» **Required work**
Write out the records once more, exactly, and keep any image out.

» **Input**
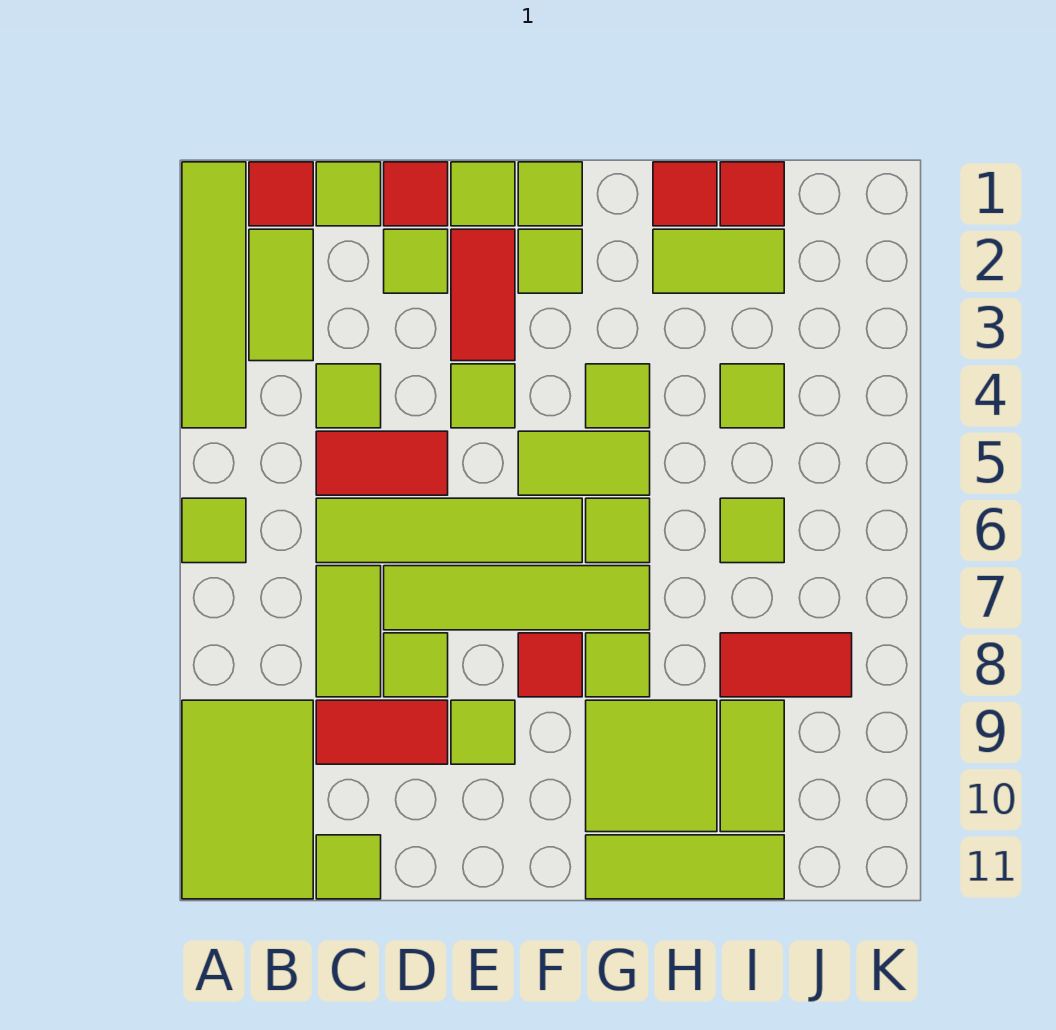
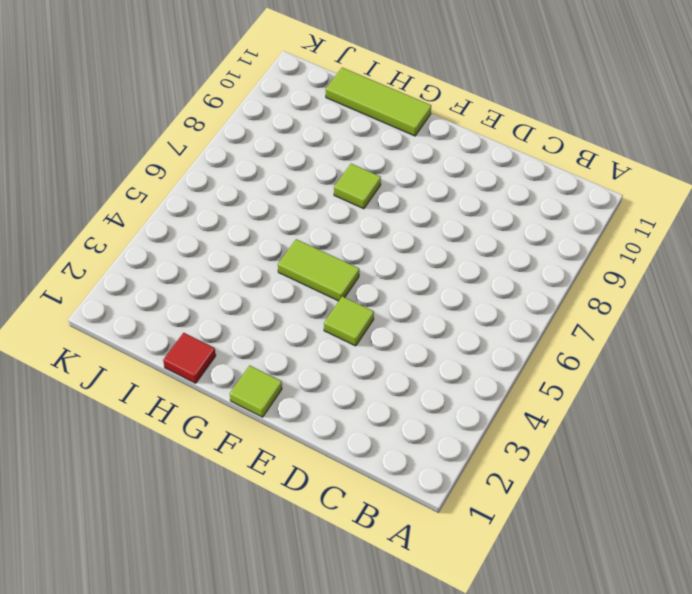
none -> lime tile A1:A4 level 1
none -> lime tile A6 level 1
none -> lime tile A9:B11 level 1
none -> red tile B1 level 1

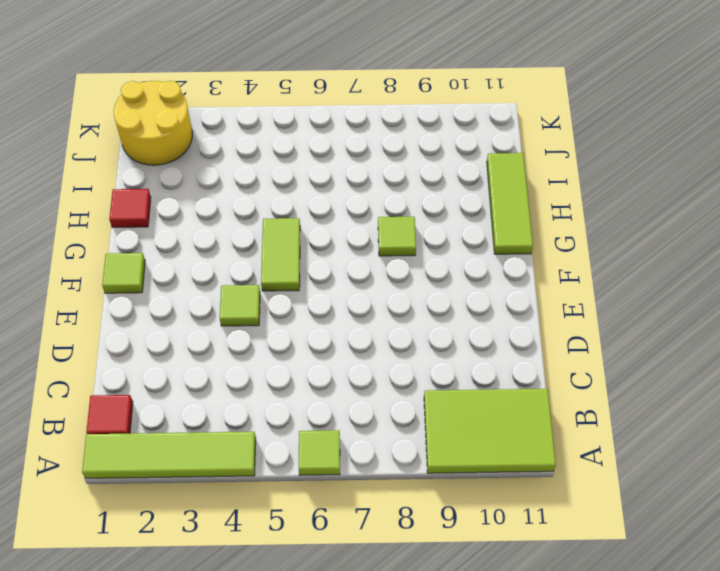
yellow round brick J1:K2 level 1 -> none
none -> lime tile B2:B3 level 1
none -> lime tile C1 level 1
none -> lime tile C4 level 1
none -> red tile C5:D5 level 1

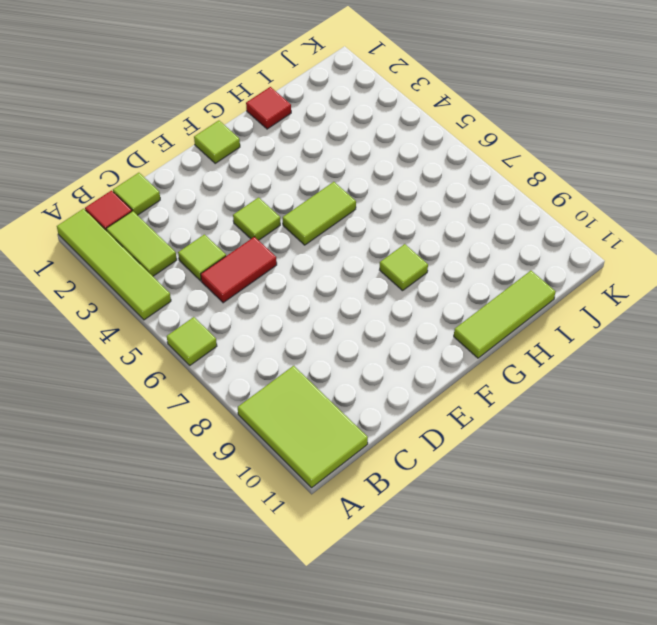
none -> lime tile C6:F6 level 1
none -> lime tile C7:C8 level 1
none -> red tile C9:D9 level 1
none -> lime tile C11 level 1

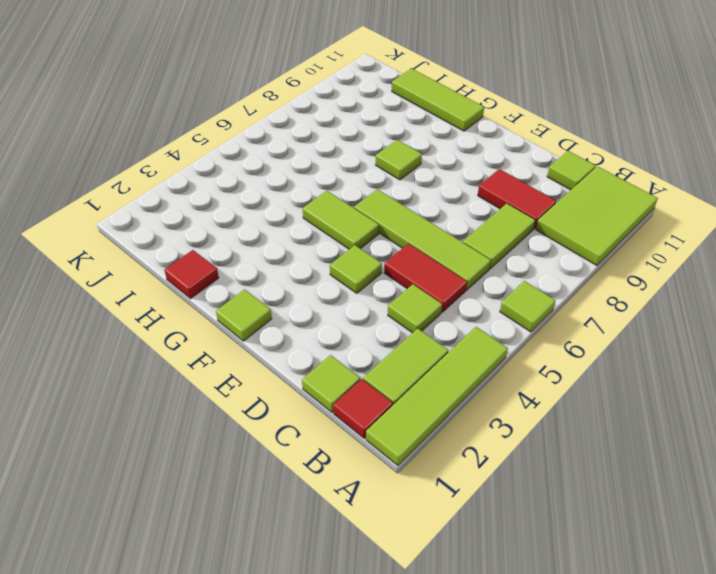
none -> red tile D1 level 1
none -> lime tile D2 level 1
none -> lime tile D7:G7 level 1
none -> lime tile D8 level 1

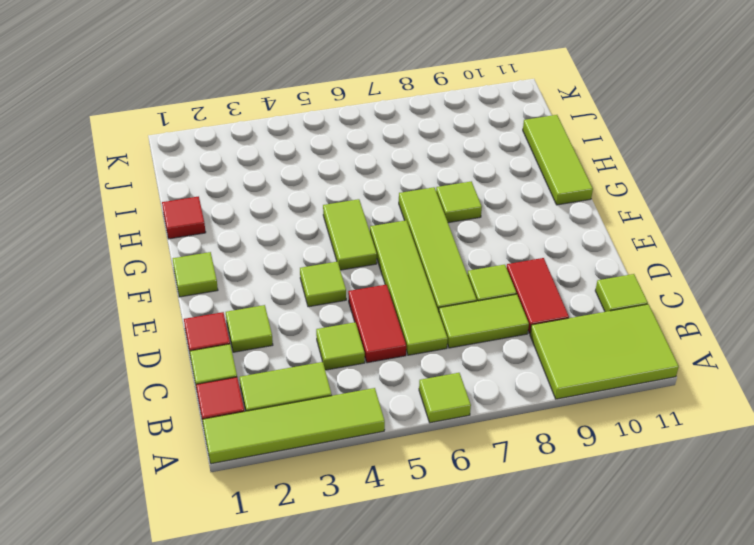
none -> lime tile E1 level 1
none -> red tile E2:E3 level 1
none -> lime tile E9 level 1
none -> lime tile F2 level 1

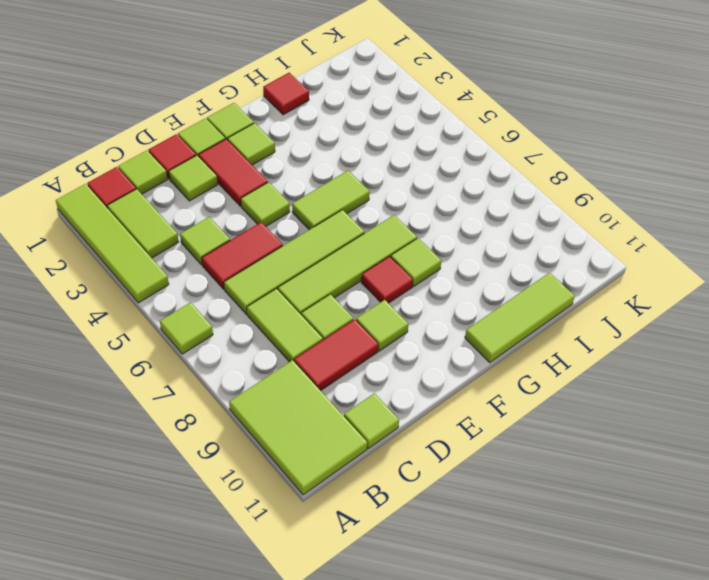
none -> lime tile G4 level 1
none -> lime tile G6 level 1
none -> lime tile G9:H10 level 1
none -> lime tile H2:I2 level 1

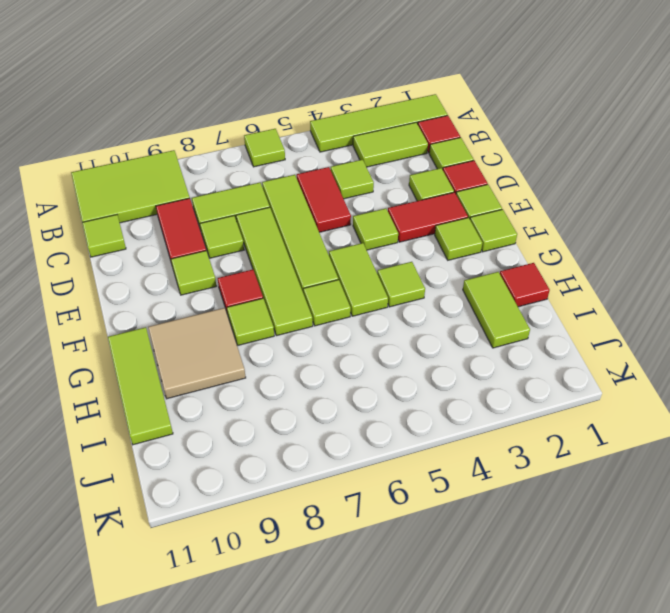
tan tile G9:H10 level 1 -> lime tile G9:H10 level 1
none -> red tile I1 level 1
none -> lime tile I4 level 1
none -> lime tile I6 level 1
none -> red tile I8:J8 level 1

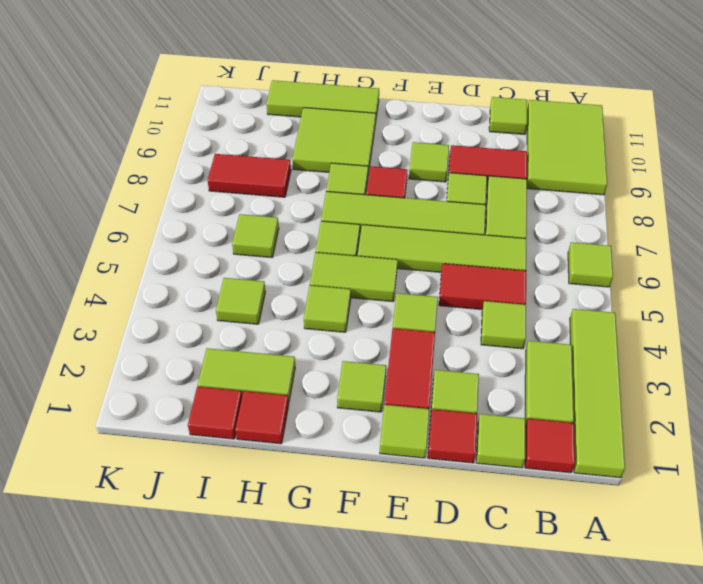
none -> lime tile F1 level 1
none -> lime tile I9:I10 level 1

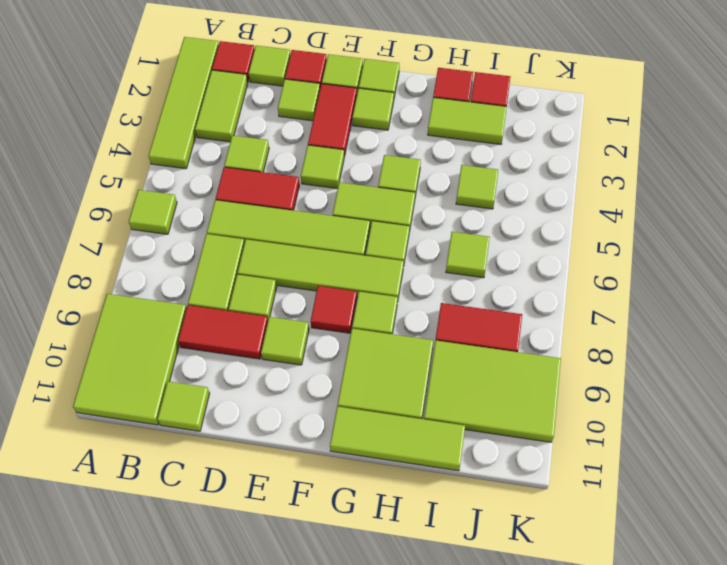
lime tile I9:K10 level 1 -> lime tile I9:I10 level 1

» **Your solution**
none -> lime tile A1:A4 level 1
none -> lime tile A6 level 1
none -> lime tile A9:B11 level 1
none -> red tile B1 level 1

yellow round brick J1:K2 level 1 -> none
none -> lime tile B2:B3 level 1
none -> lime tile C1 level 1
none -> lime tile C4 level 1
none -> red tile C5:D5 level 1

none -> lime tile C6:F6 level 1
none -> lime tile C7:C8 level 1
none -> red tile C9:D9 level 1
none -> lime tile C11 level 1

none -> red tile D1 level 1
none -> lime tile D2 level 1
none -> lime tile D7:G7 level 1
none -> lime tile D8 level 1

none -> lime tile E1 level 1
none -> red tile E2:E3 level 1
none -> lime tile E9 level 1
none -> lime tile F2 level 1

none -> lime tile G4 level 1
none -> lime tile G6 level 1
none -> lime tile G9:H10 level 1
none -> lime tile H2:I2 level 1

tan tile G9:H10 level 1 -> lime tile G9:H10 level 1
none -> red tile I1 level 1
none -> lime tile I4 level 1
none -> lime tile I6 level 1
none -> red tile I8:J8 level 1

none -> lime tile F1 level 1
none -> lime tile I9:I10 level 1

lime tile I9:K10 level 1 -> lime tile I9:I10 level 1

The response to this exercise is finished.